Output verbatim the line with "(383, 226) = (437, 106): turquoise" together with every line beneath it, ending at the last line of the entries.

(Records drawn from a dataset)
* * * * *
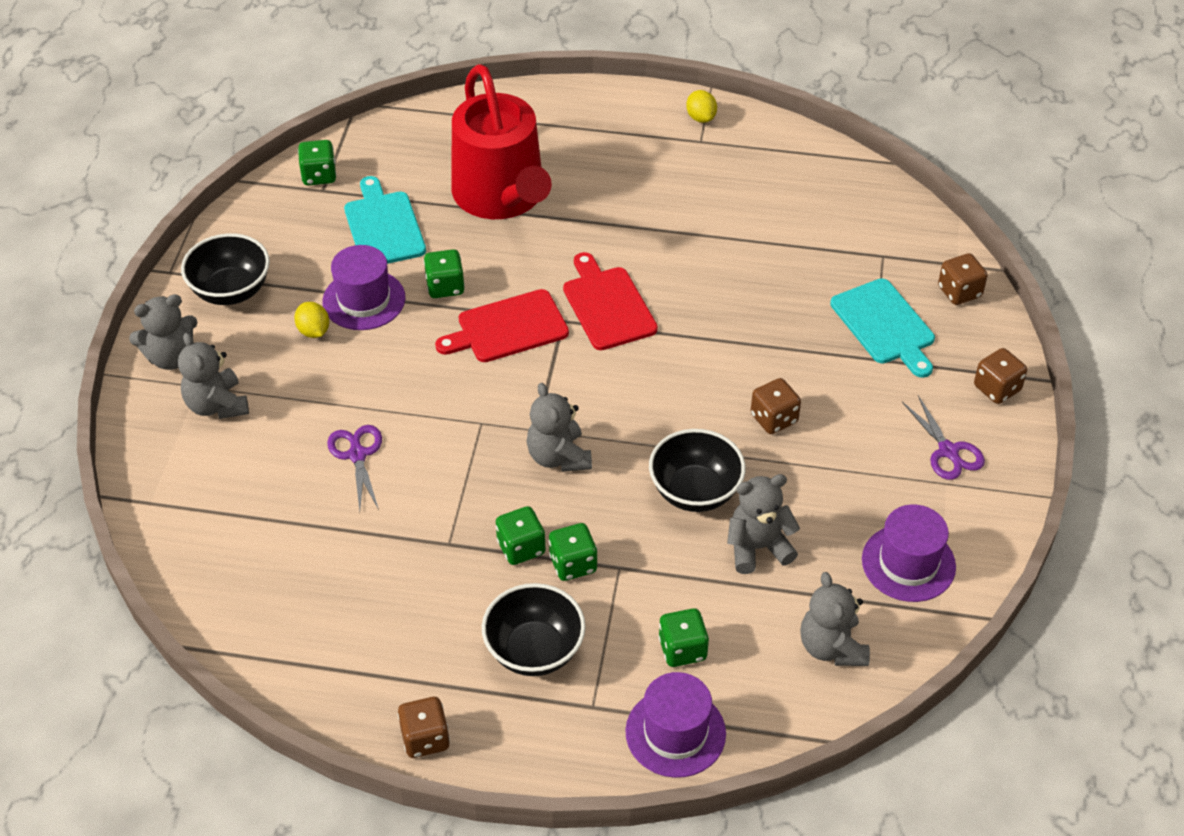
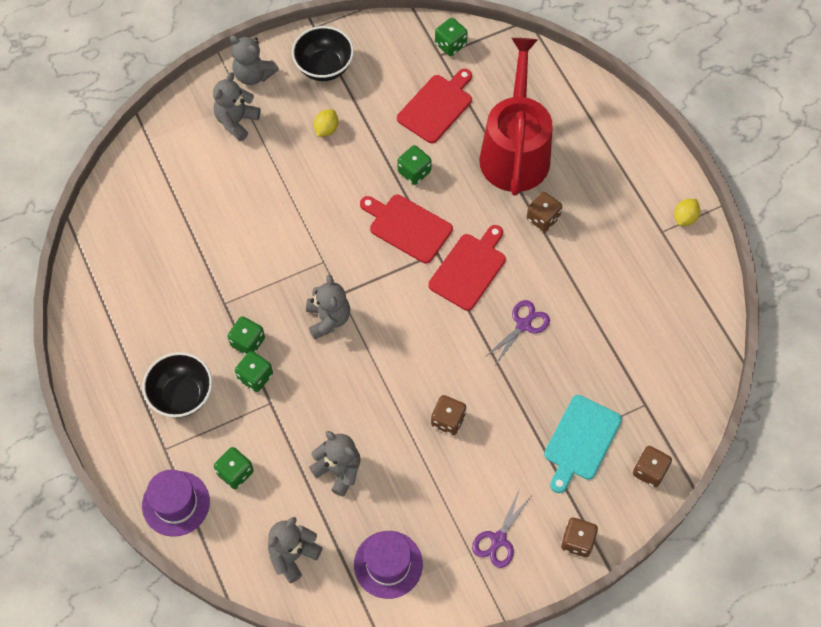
camera: 55 degrees right, 15 degrees up
(357, 454) = (253, 214): purple scissors -> purple scissors (523, 324)
(364, 300) = (370, 137): purple hat -> none
(383, 226) = (437, 106): turquoise cutting board -> red cutting board
(425, 738) = (89, 378): brown dice -> brown dice (543, 218)
(502, 196) = (515, 151): red watering can -> red watering can turned 150 degrees clockwise
(558, 457) = (328, 319): grey teddy bear -> grey teddy bear turned 135 degrees clockwise
(695, 491) = (356, 410): black bowl -> none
* * * * *
Answer for the task:
(383, 226) = (437, 106): turquoise cutting board -> red cutting board
(425, 738) = (89, 378): brown dice -> brown dice (543, 218)
(502, 196) = (515, 151): red watering can -> red watering can turned 150 degrees clockwise
(558, 457) = (328, 319): grey teddy bear -> grey teddy bear turned 135 degrees clockwise
(695, 491) = (356, 410): black bowl -> none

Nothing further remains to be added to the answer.